**WORK ITEM**
Please write out exactly the lines from the one with "R3: 220k (+3V3, VB) -> 1.3M (+3V3, VB)" through the end of the data below, both ends included, and omit any pictures.
[[ MATERIAL TO PROCESS open ]]
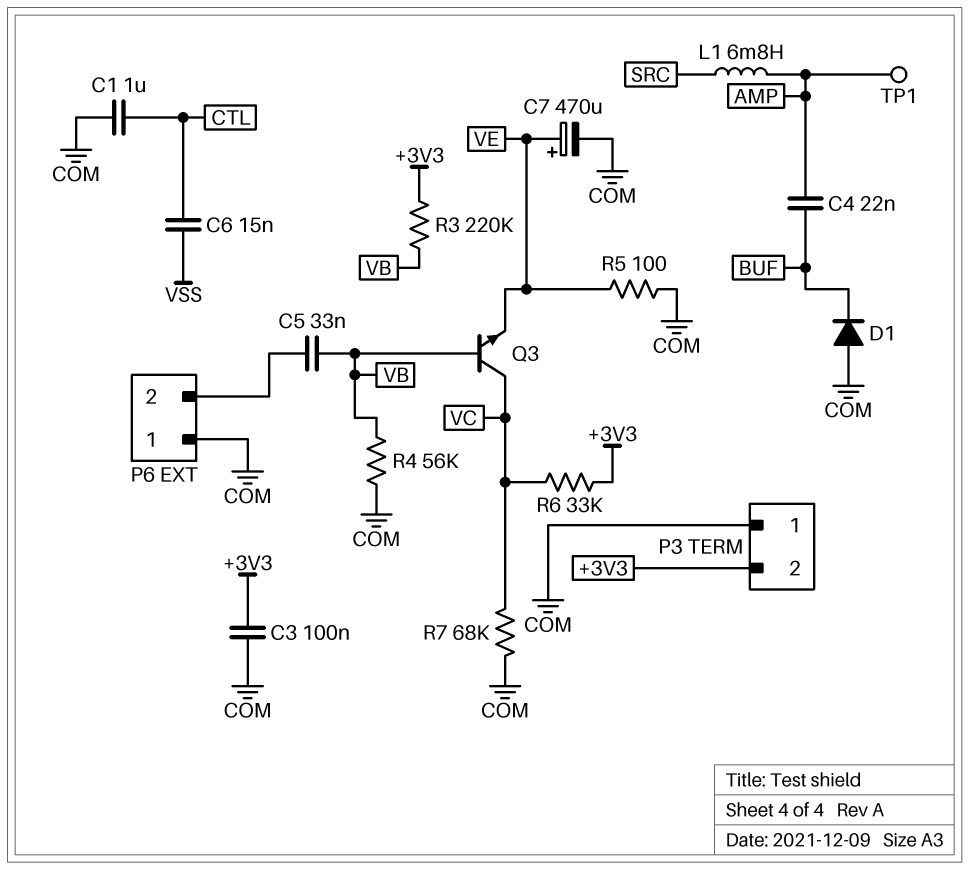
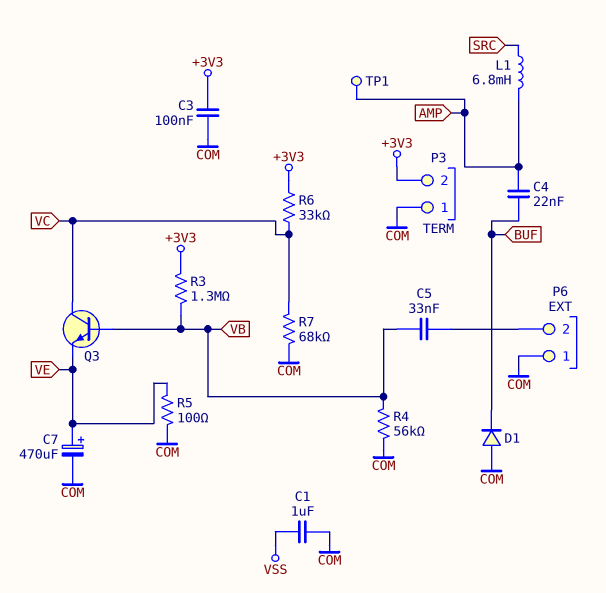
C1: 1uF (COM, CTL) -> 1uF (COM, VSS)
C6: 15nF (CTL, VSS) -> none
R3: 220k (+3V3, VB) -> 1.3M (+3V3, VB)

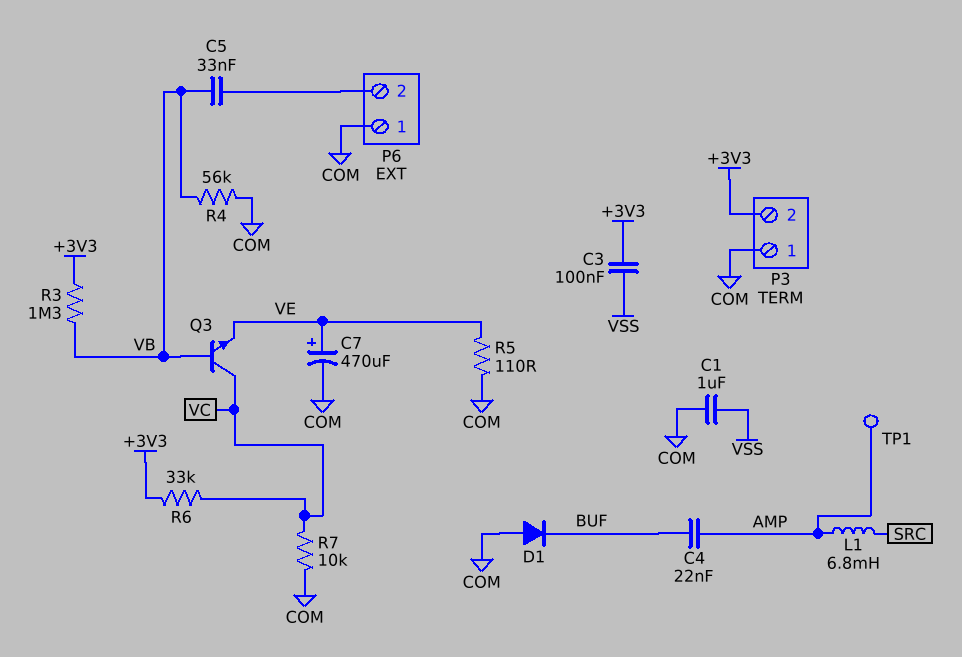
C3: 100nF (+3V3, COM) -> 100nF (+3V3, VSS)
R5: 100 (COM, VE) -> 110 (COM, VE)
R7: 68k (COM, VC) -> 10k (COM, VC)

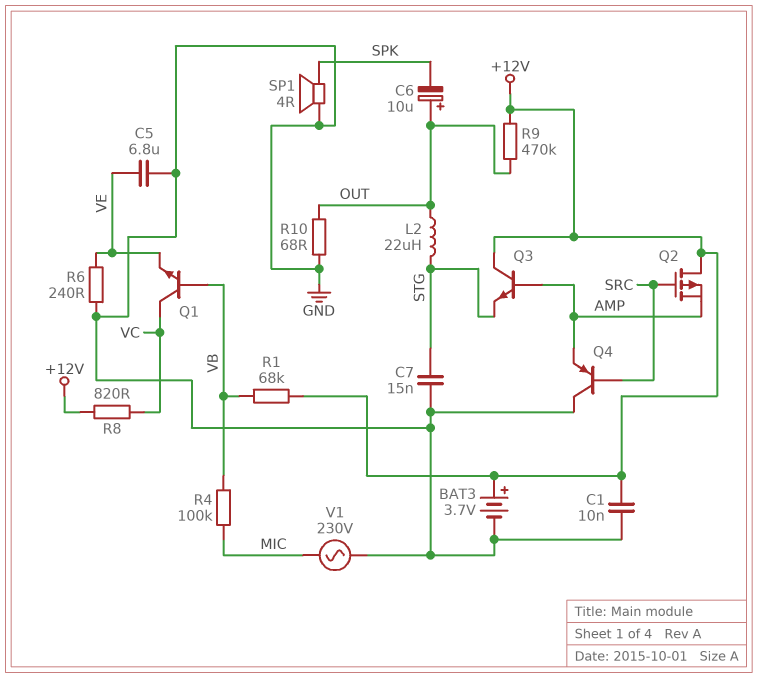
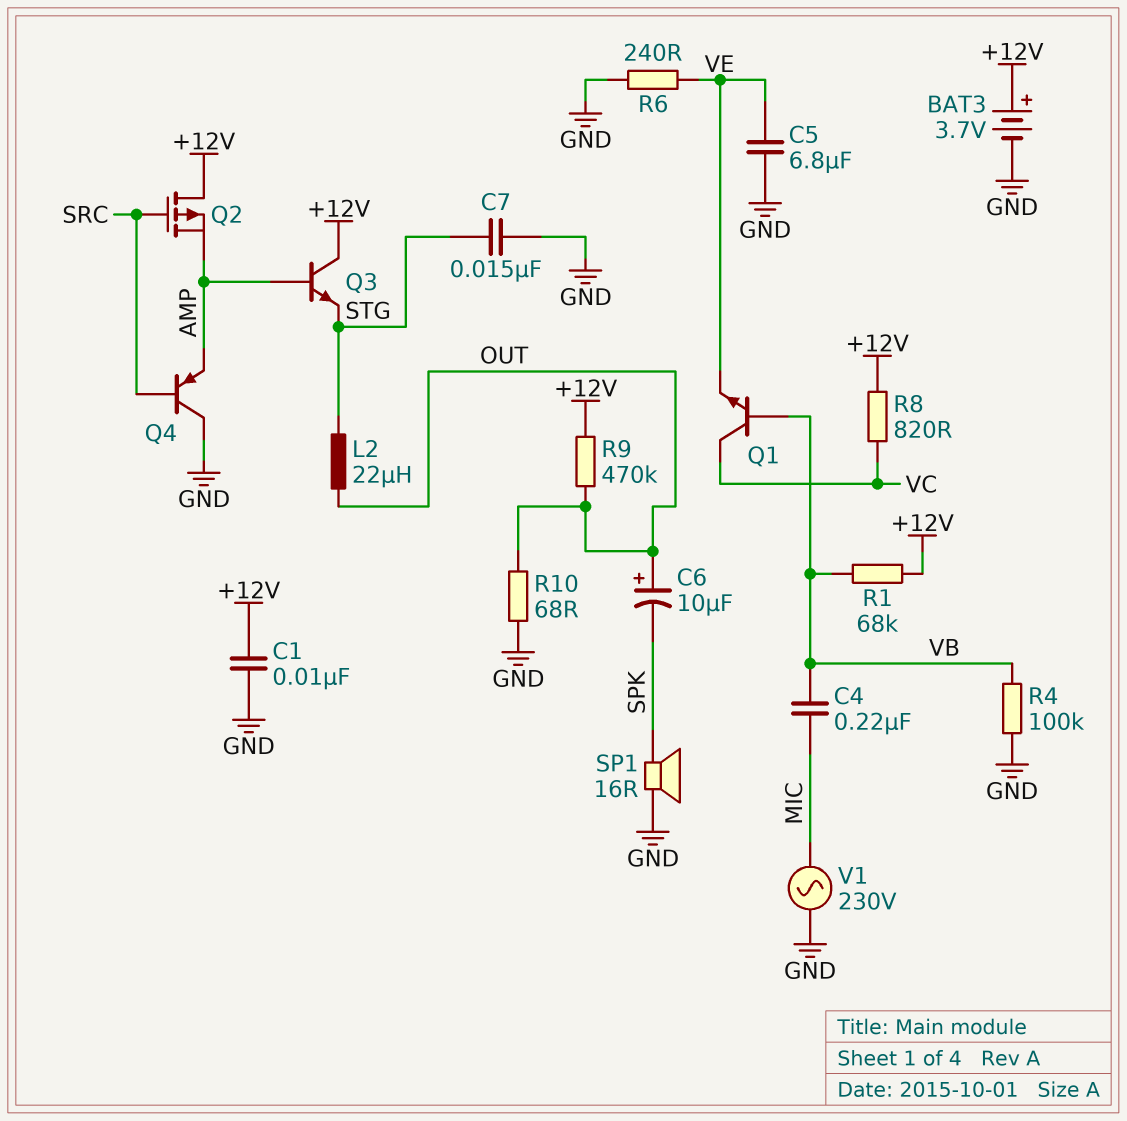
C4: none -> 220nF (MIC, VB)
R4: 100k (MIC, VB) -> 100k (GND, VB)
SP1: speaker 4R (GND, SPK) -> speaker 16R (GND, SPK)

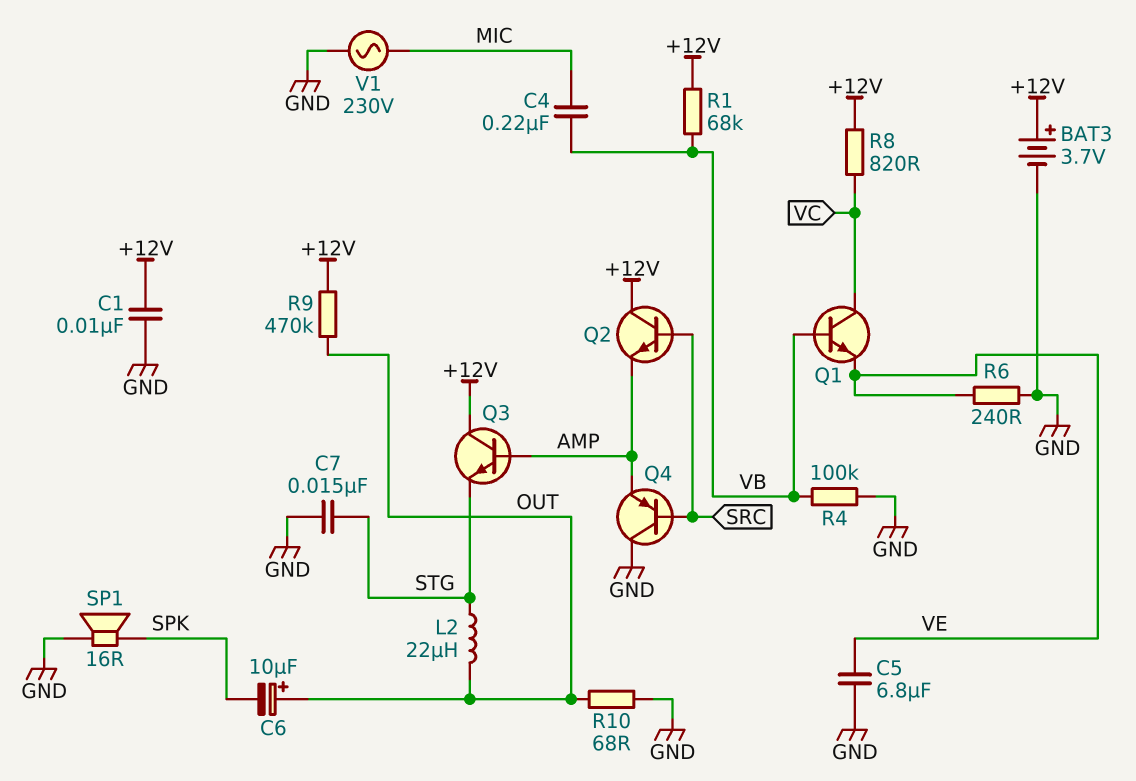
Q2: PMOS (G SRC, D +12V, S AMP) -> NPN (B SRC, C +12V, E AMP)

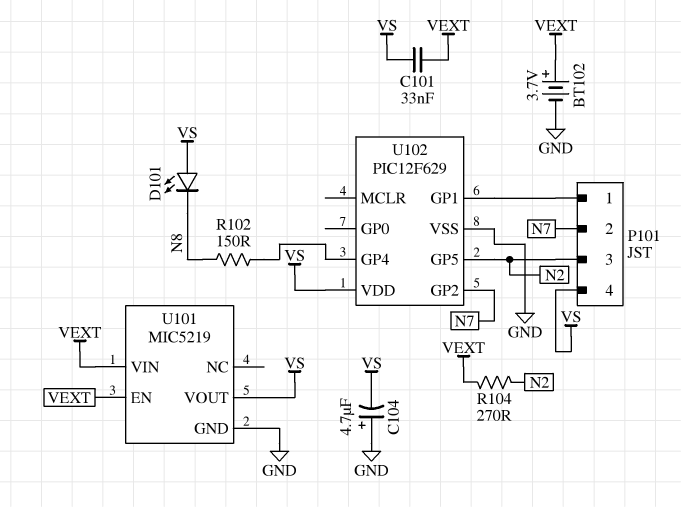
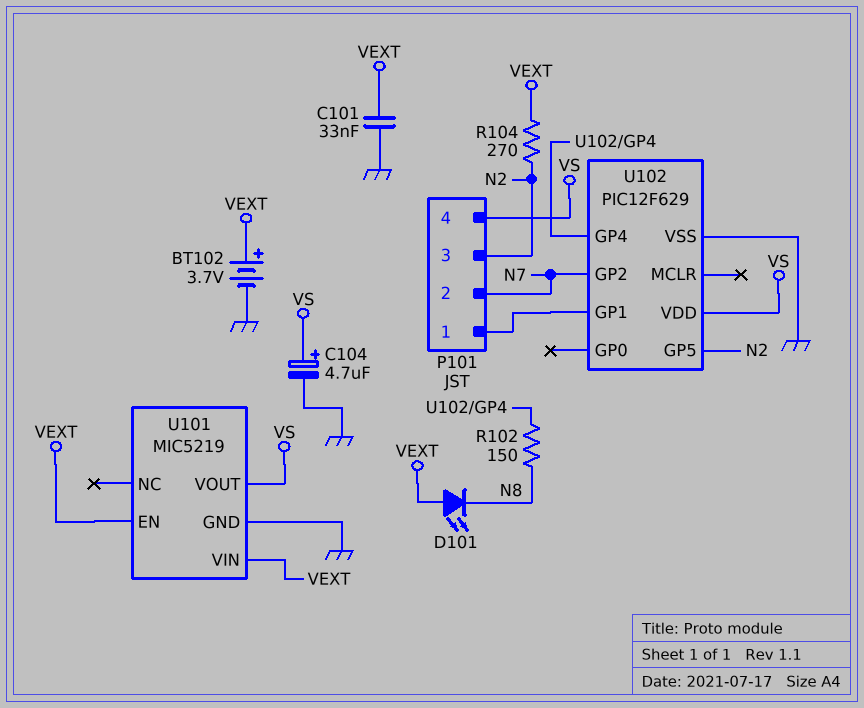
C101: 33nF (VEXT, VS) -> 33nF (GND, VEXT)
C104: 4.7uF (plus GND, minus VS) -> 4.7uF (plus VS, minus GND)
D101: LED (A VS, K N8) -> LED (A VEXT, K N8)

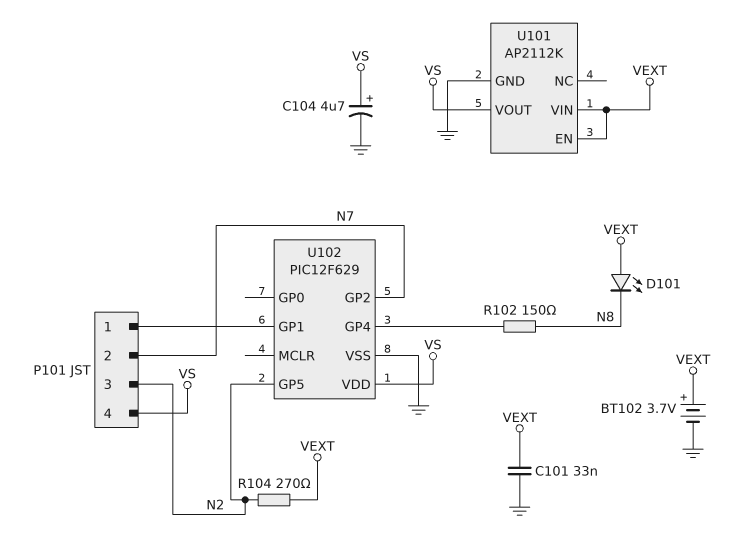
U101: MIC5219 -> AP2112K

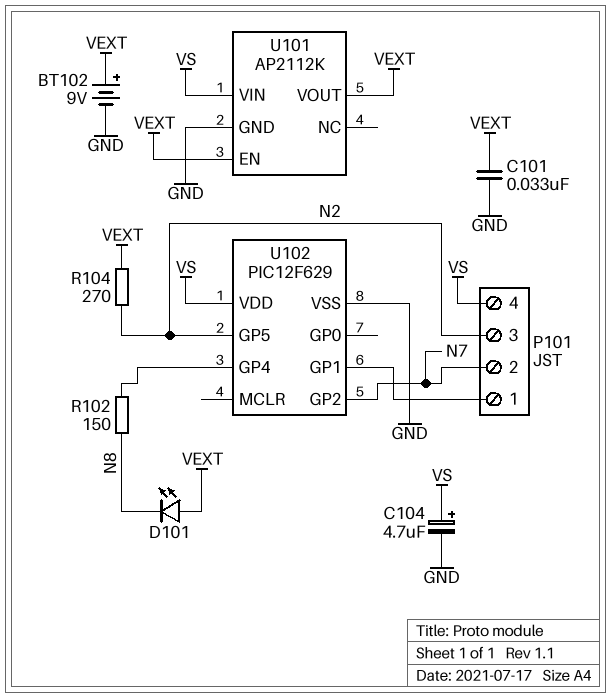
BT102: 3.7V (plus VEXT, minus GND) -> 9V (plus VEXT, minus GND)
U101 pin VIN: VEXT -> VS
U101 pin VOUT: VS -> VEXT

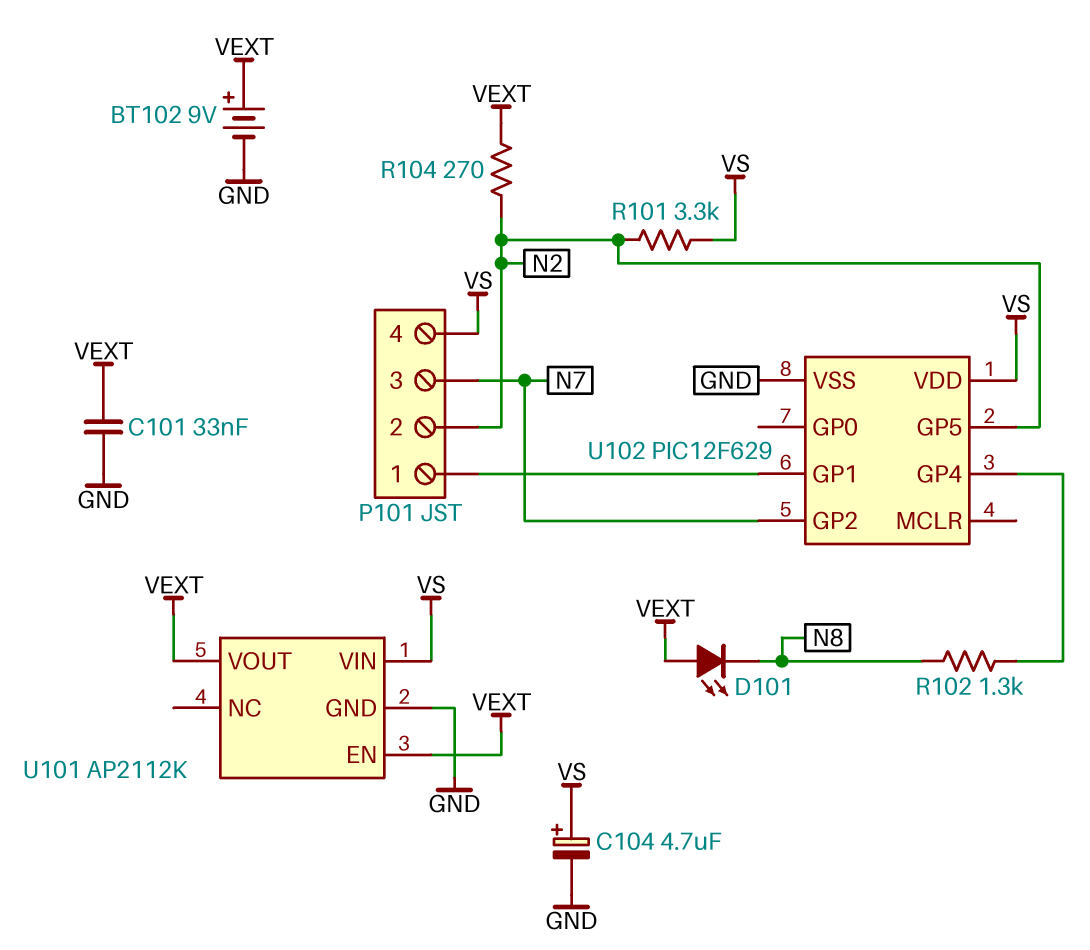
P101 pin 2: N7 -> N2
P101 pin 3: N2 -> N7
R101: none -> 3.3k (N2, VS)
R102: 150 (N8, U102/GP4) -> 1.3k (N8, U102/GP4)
[[ MATERIAL TO PROCESS closed ]]
**SOLUTION TO THIS PROBLEM**
R3: 220k (+3V3, VB) -> 1.3M (+3V3, VB)

C3: 100nF (+3V3, COM) -> 100nF (+3V3, VSS)
R5: 100 (COM, VE) -> 110 (COM, VE)
R7: 68k (COM, VC) -> 10k (COM, VC)

C4: none -> 220nF (MIC, VB)
R4: 100k (MIC, VB) -> 100k (GND, VB)
SP1: speaker 4R (GND, SPK) -> speaker 16R (GND, SPK)

Q2: PMOS (G SRC, D +12V, S AMP) -> NPN (B SRC, C +12V, E AMP)

C101: 33nF (VEXT, VS) -> 33nF (GND, VEXT)
C104: 4.7uF (plus GND, minus VS) -> 4.7uF (plus VS, minus GND)
D101: LED (A VS, K N8) -> LED (A VEXT, K N8)

U101: MIC5219 -> AP2112K

BT102: 3.7V (plus VEXT, minus GND) -> 9V (plus VEXT, minus GND)
U101 pin VIN: VEXT -> VS
U101 pin VOUT: VS -> VEXT

P101 pin 2: N7 -> N2
P101 pin 3: N2 -> N7
R101: none -> 3.3k (N2, VS)
R102: 150 (N8, U102/GP4) -> 1.3k (N8, U102/GP4)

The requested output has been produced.